Task details: For this exercise, restate every line below word for word and drop the images.

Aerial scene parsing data
Content starts
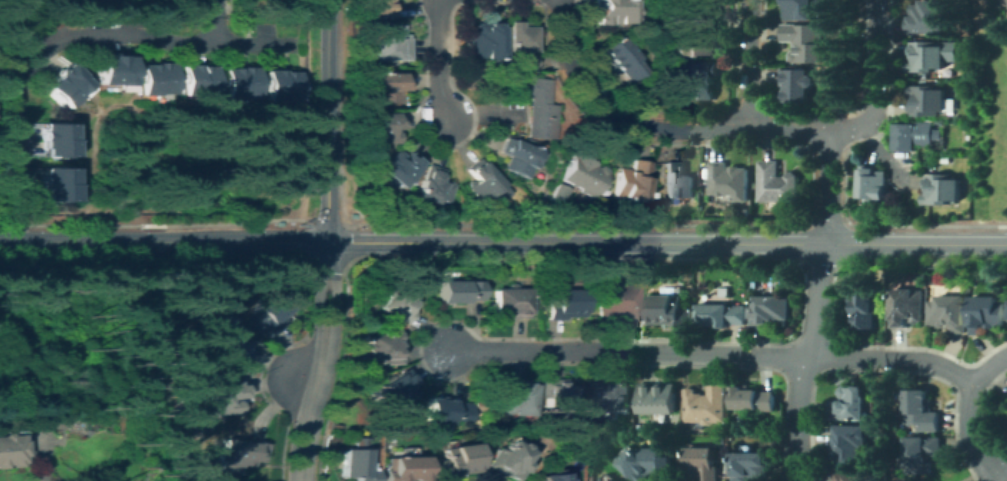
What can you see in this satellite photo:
building: (698, 4)
building: (1006, 4)
building: (378, 8)
building: (802, 8)
building: (613, 12)
building: (928, 17)
road: (215, 21)
road: (83, 35)
building: (699, 37)
building: (484, 40)
building: (520, 42)
building: (805, 42)
building: (389, 44)
building: (927, 56)
building: (619, 58)
road: (439, 61)
road: (752, 65)
building: (110, 69)
building: (924, 76)
building: (152, 78)
building: (194, 79)
building: (700, 81)
building: (237, 82)
road: (876, 82)
building: (64, 84)
building: (279, 85)
building: (797, 85)
building: (388, 86)
building: (928, 100)
building: (536, 105)
road: (326, 121)
building: (381, 127)
road: (652, 128)
building: (914, 135)
building: (53, 139)
building: (518, 157)
building: (397, 167)
building: (580, 173)
building: (630, 180)
building: (730, 180)
building: (677, 182)
building: (483, 183)
building: (777, 183)
building: (873, 183)
building: (53, 184)
building: (432, 187)
road: (829, 187)
building: (942, 189)
building: (553, 193)
road: (163, 242)
road: (577, 243)
road: (918, 244)
road: (326, 262)
building: (458, 291)
building: (401, 299)
building: (618, 301)
building: (510, 302)
building: (562, 304)
road: (322, 306)
road: (337, 306)
building: (863, 306)
building: (908, 307)
building: (770, 310)
building: (670, 311)
building: (267, 312)
building: (949, 313)
building: (986, 313)
building: (722, 315)
building: (220, 339)
building: (384, 347)
road: (714, 353)
road: (805, 361)
road: (983, 379)
road: (302, 381)
building: (396, 391)
building: (610, 396)
building: (223, 398)
building: (558, 398)
building: (513, 399)
building: (658, 399)
building: (753, 399)
road: (309, 405)
building: (706, 405)
building: (850, 405)
building: (477, 407)
building: (444, 410)
building: (921, 410)
building: (849, 446)
road: (974, 446)
building: (8, 450)
building: (921, 453)
building: (240, 454)
building: (454, 460)
building: (509, 460)
building: (645, 462)
building: (702, 464)
building: (354, 465)
building: (750, 466)
building: (403, 468)
building: (551, 476)
road: (1003, 476)
building: (855, 477)
building: (600, 480)

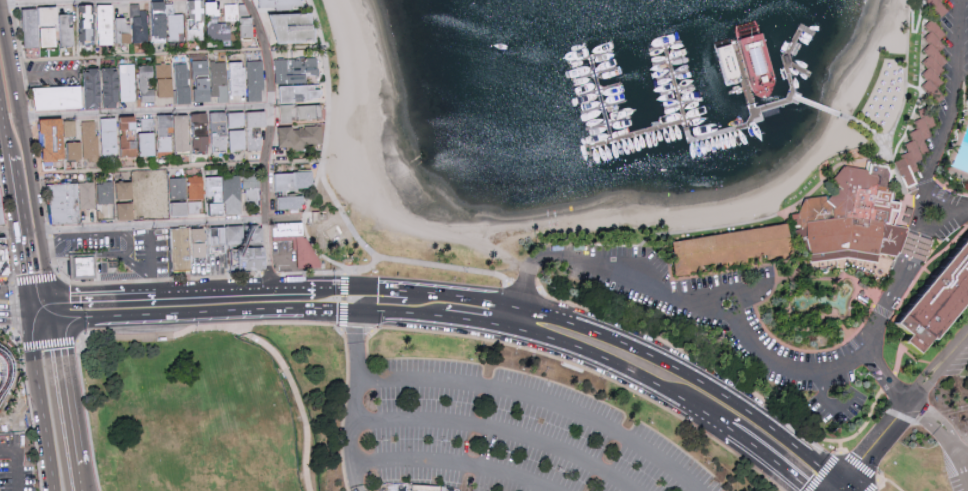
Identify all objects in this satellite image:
road: (80, 3)
building: (281, 4)
building: (933, 6)
building: (213, 8)
building: (231, 12)
building: (196, 20)
building: (88, 23)
building: (106, 24)
building: (165, 24)
building: (134, 26)
building: (47, 27)
building: (296, 27)
building: (217, 31)
road: (166, 55)
building: (930, 60)
building: (295, 70)
road: (43, 74)
building: (165, 80)
building: (211, 80)
building: (146, 83)
building: (183, 84)
pier: (792, 85)
building: (110, 86)
building: (300, 93)
building: (59, 98)
pier: (604, 98)
building: (310, 111)
road: (145, 113)
pier: (835, 114)
road: (1, 120)
pier: (756, 121)
building: (130, 122)
road: (949, 123)
road: (19, 124)
pier: (690, 126)
road: (4, 129)
building: (247, 129)
pier: (651, 131)
building: (189, 134)
building: (299, 137)
building: (110, 138)
building: (51, 140)
road: (269, 143)
building: (130, 147)
building: (913, 148)
road: (175, 169)
road: (5, 177)
building: (294, 180)
building: (160, 183)
road: (13, 193)
building: (106, 193)
building: (237, 193)
building: (134, 199)
building: (294, 202)
building: (65, 205)
road: (340, 207)
building: (186, 208)
road: (950, 214)
building: (1, 216)
building: (852, 218)
road: (173, 225)
road: (304, 226)
building: (286, 231)
road: (9, 233)
road: (95, 234)
building: (235, 235)
road: (38, 242)
road: (20, 246)
building: (198, 246)
building: (182, 249)
road: (913, 250)
building: (914, 250)
road: (98, 254)
building: (242, 258)
road: (150, 261)
building: (3, 263)
building: (81, 267)
road: (44, 277)
road: (220, 278)
road: (25, 279)
road: (12, 284)
road: (355, 289)
traffic signals: (379, 290)
road: (403, 292)
road: (244, 293)
road: (526, 293)
road: (743, 294)
road: (711, 295)
road: (111, 298)
road: (467, 298)
road: (14, 299)
building: (935, 299)
traffic signals: (29, 300)
road: (39, 300)
road: (376, 300)
traffic signals: (378, 300)
traffic signals: (50, 301)
road: (30, 309)
road: (52, 310)
traffic signals: (338, 312)
road: (248, 315)
road: (342, 317)
road: (15, 318)
traffic signals: (31, 319)
road: (42, 319)
traffic signals: (54, 320)
road: (480, 322)
road: (212, 327)
traffic signals: (359, 334)
road: (48, 344)
road: (748, 344)
road: (359, 347)
theme park: (12, 364)
road: (629, 370)
road: (591, 372)
road: (724, 375)
road: (695, 376)
road: (65, 392)
road: (297, 396)
road: (537, 399)
road: (30, 403)
road: (43, 404)
road: (904, 408)
road: (837, 409)
road: (921, 414)
park: (379, 416)
parking lot: (498, 435)
road: (360, 437)
road: (502, 437)
road: (841, 448)
road: (961, 452)
road: (845, 457)
road: (773, 459)
parking lot: (16, 463)
road: (16, 464)
road: (455, 464)
parking lot: (956, 465)
road: (79, 478)
road: (890, 483)
traffic signals: (845, 485)
road: (842, 488)
road: (848, 488)

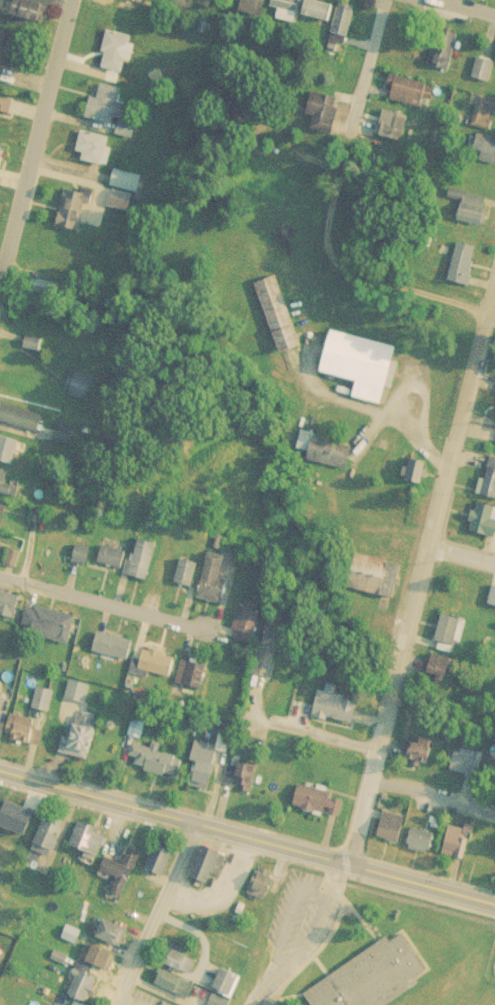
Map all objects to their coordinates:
building: (137, 2)
road: (462, 7)
building: (255, 10)
building: (19, 12)
building: (287, 12)
building: (320, 16)
building: (345, 26)
building: (3, 55)
building: (447, 55)
building: (118, 56)
road: (365, 65)
building: (484, 74)
building: (410, 97)
building: (111, 113)
building: (5, 115)
building: (484, 117)
building: (327, 118)
building: (396, 131)
road: (37, 147)
building: (97, 154)
building: (485, 154)
building: (1, 157)
building: (127, 186)
building: (75, 214)
building: (471, 214)
building: (464, 268)
road: (491, 310)
building: (275, 313)
building: (362, 359)
road: (316, 389)
building: (80, 390)
building: (22, 424)
building: (62, 434)
building: (65, 441)
building: (494, 442)
building: (319, 443)
building: (11, 457)
building: (414, 466)
building: (490, 486)
building: (6, 488)
building: (3, 520)
building: (485, 526)
road: (461, 547)
building: (113, 562)
building: (144, 565)
road: (420, 568)
building: (189, 579)
building: (379, 583)
building: (218, 584)
building: (491, 595)
road: (107, 602)
building: (492, 602)
building: (9, 610)
building: (50, 630)
building: (249, 631)
building: (452, 637)
building: (114, 652)
building: (274, 657)
building: (158, 667)
building: (440, 675)
building: (194, 679)
building: (44, 705)
building: (336, 711)
road: (319, 734)
building: (26, 737)
building: (84, 744)
building: (425, 757)
building: (158, 767)
building: (469, 769)
building: (205, 772)
building: (243, 782)
road: (94, 796)
road: (431, 797)
building: (320, 807)
building: (19, 830)
building: (393, 833)
building: (51, 839)
building: (90, 843)
building: (424, 847)
building: (458, 850)
building: (159, 853)
road: (342, 858)
building: (485, 858)
building: (162, 859)
building: (209, 867)
building: (123, 878)
building: (262, 889)
road: (152, 913)
building: (114, 937)
road: (310, 940)
building: (101, 960)
building: (1, 966)
building: (183, 966)
building: (376, 979)
building: (177, 987)
building: (231, 987)
building: (84, 988)
road: (123, 1002)
building: (219, 1002)
building: (54, 1004)
building: (264, 1004)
Content ends
Task answer:
What can you see in this satellite photo:
building: (698, 4)
building: (1006, 4)
building: (378, 8)
building: (802, 8)
building: (613, 12)
building: (928, 17)
road: (215, 21)
road: (83, 35)
building: (699, 37)
building: (484, 40)
building: (520, 42)
building: (805, 42)
building: (389, 44)
building: (927, 56)
building: (619, 58)
road: (439, 61)
road: (752, 65)
building: (110, 69)
building: (924, 76)
building: (152, 78)
building: (194, 79)
building: (700, 81)
building: (237, 82)
road: (876, 82)
building: (64, 84)
building: (279, 85)
building: (797, 85)
building: (388, 86)
building: (928, 100)
building: (536, 105)
road: (326, 121)
building: (381, 127)
road: (652, 128)
building: (914, 135)
building: (53, 139)
building: (518, 157)
building: (397, 167)
building: (580, 173)
building: (630, 180)
building: (730, 180)
building: (677, 182)
building: (483, 183)
building: (777, 183)
building: (873, 183)
building: (53, 184)
building: (432, 187)
road: (829, 187)
building: (942, 189)
building: (553, 193)
road: (163, 242)
road: (577, 243)
road: (918, 244)
road: (326, 262)
building: (458, 291)
building: (401, 299)
building: (618, 301)
building: (510, 302)
building: (562, 304)
road: (322, 306)
road: (337, 306)
building: (863, 306)
building: (908, 307)
building: (770, 310)
building: (670, 311)
building: (267, 312)
building: (949, 313)
building: (986, 313)
building: (722, 315)
building: (220, 339)
building: (384, 347)
road: (714, 353)
road: (805, 361)
road: (983, 379)
road: (302, 381)
building: (396, 391)
building: (610, 396)
building: (223, 398)
building: (558, 398)
building: (513, 399)
building: (658, 399)
building: (753, 399)
road: (309, 405)
building: (706, 405)
building: (850, 405)
building: (477, 407)
building: (444, 410)
building: (921, 410)
building: (849, 446)
road: (974, 446)
building: (8, 450)
building: (921, 453)
building: (240, 454)
building: (454, 460)
building: (509, 460)
building: (645, 462)
building: (702, 464)
building: (354, 465)
building: (750, 466)
building: (403, 468)
building: (551, 476)
road: (1003, 476)
building: (855, 477)
building: (600, 480)

Identify all objects in this satellite image:
road: (80, 3)
building: (281, 4)
building: (933, 6)
building: (213, 8)
building: (231, 12)
building: (196, 20)
building: (88, 23)
building: (106, 24)
building: (165, 24)
building: (134, 26)
building: (47, 27)
building: (296, 27)
building: (217, 31)
road: (166, 55)
building: (930, 60)
building: (295, 70)
road: (43, 74)
building: (165, 80)
building: (211, 80)
building: (146, 83)
building: (183, 84)
pier: (792, 85)
building: (110, 86)
building: (300, 93)
building: (59, 98)
pier: (604, 98)
building: (310, 111)
road: (145, 113)
pier: (835, 114)
road: (1, 120)
pier: (756, 121)
building: (130, 122)
road: (949, 123)
road: (19, 124)
pier: (690, 126)
road: (4, 129)
building: (247, 129)
pier: (651, 131)
building: (189, 134)
building: (299, 137)
building: (110, 138)
building: (51, 140)
road: (269, 143)
building: (130, 147)
building: (913, 148)
road: (175, 169)
road: (5, 177)
building: (294, 180)
building: (160, 183)
road: (13, 193)
building: (106, 193)
building: (237, 193)
building: (134, 199)
building: (294, 202)
building: (65, 205)
road: (340, 207)
building: (186, 208)
road: (950, 214)
building: (1, 216)
building: (852, 218)
road: (173, 225)
road: (304, 226)
building: (286, 231)
road: (9, 233)
road: (95, 234)
building: (235, 235)
road: (38, 242)
road: (20, 246)
building: (198, 246)
building: (182, 249)
road: (913, 250)
building: (914, 250)
road: (98, 254)
building: (242, 258)
road: (150, 261)
building: (3, 263)
building: (81, 267)
road: (44, 277)
road: (220, 278)
road: (25, 279)
road: (12, 284)
road: (355, 289)
traffic signals: (379, 290)
road: (403, 292)
road: (244, 293)
road: (526, 293)
road: (743, 294)
road: (711, 295)
road: (111, 298)
road: (467, 298)
road: (14, 299)
building: (935, 299)
traffic signals: (29, 300)
road: (39, 300)
road: (376, 300)
traffic signals: (378, 300)
traffic signals: (50, 301)
road: (30, 309)
road: (52, 310)
traffic signals: (338, 312)
road: (248, 315)
road: (342, 317)
road: (15, 318)
traffic signals: (31, 319)
road: (42, 319)
traffic signals: (54, 320)
road: (480, 322)
road: (212, 327)
traffic signals: (359, 334)
road: (48, 344)
road: (748, 344)
road: (359, 347)
theme park: (12, 364)
road: (629, 370)
road: (591, 372)
road: (724, 375)
road: (695, 376)
road: (65, 392)
road: (297, 396)
road: (537, 399)
road: (30, 403)
road: (43, 404)
road: (904, 408)
road: (837, 409)
road: (921, 414)
park: (379, 416)
parking lot: (498, 435)
road: (360, 437)
road: (502, 437)
road: (841, 448)
road: (961, 452)
road: (845, 457)
road: (773, 459)
parking lot: (16, 463)
road: (16, 464)
road: (455, 464)
parking lot: (956, 465)
road: (79, 478)
road: (890, 483)
traffic signals: (845, 485)
road: (842, 488)
road: (848, 488)

Map all objects to their coordinates:
building: (137, 2)
road: (462, 7)
building: (255, 10)
building: (19, 12)
building: (287, 12)
building: (320, 16)
building: (345, 26)
building: (3, 55)
building: (447, 55)
building: (118, 56)
road: (365, 65)
building: (484, 74)
building: (410, 97)
building: (111, 113)
building: (5, 115)
building: (484, 117)
building: (327, 118)
building: (396, 131)
road: (37, 147)
building: (97, 154)
building: (485, 154)
building: (1, 157)
building: (127, 186)
building: (75, 214)
building: (471, 214)
building: (464, 268)
road: (491, 310)
building: (275, 313)
building: (362, 359)
road: (316, 389)
building: (80, 390)
building: (22, 424)
building: (62, 434)
building: (65, 441)
building: (494, 442)
building: (319, 443)
building: (11, 457)
building: (414, 466)
building: (490, 486)
building: (6, 488)
building: (3, 520)
building: (485, 526)
road: (461, 547)
building: (113, 562)
building: (144, 565)
road: (420, 568)
building: (189, 579)
building: (379, 583)
building: (218, 584)
building: (491, 595)
road: (107, 602)
building: (492, 602)
building: (9, 610)
building: (50, 630)
building: (249, 631)
building: (452, 637)
building: (114, 652)
building: (274, 657)
building: (158, 667)
building: (440, 675)
building: (194, 679)
building: (44, 705)
building: (336, 711)
road: (319, 734)
building: (26, 737)
building: (84, 744)
building: (425, 757)
building: (158, 767)
building: (469, 769)
building: (205, 772)
building: (243, 782)
road: (94, 796)
road: (431, 797)
building: (320, 807)
building: (19, 830)
building: (393, 833)
building: (51, 839)
building: (90, 843)
building: (424, 847)
building: (458, 850)
building: (159, 853)
road: (342, 858)
building: (485, 858)
building: (162, 859)
building: (209, 867)
building: (123, 878)
building: (262, 889)
road: (152, 913)
building: (114, 937)
road: (310, 940)
building: (101, 960)
building: (1, 966)
building: (183, 966)
building: (376, 979)
building: (177, 987)
building: (231, 987)
building: (84, 988)
road: (123, 1002)
building: (219, 1002)
building: (54, 1004)
building: (264, 1004)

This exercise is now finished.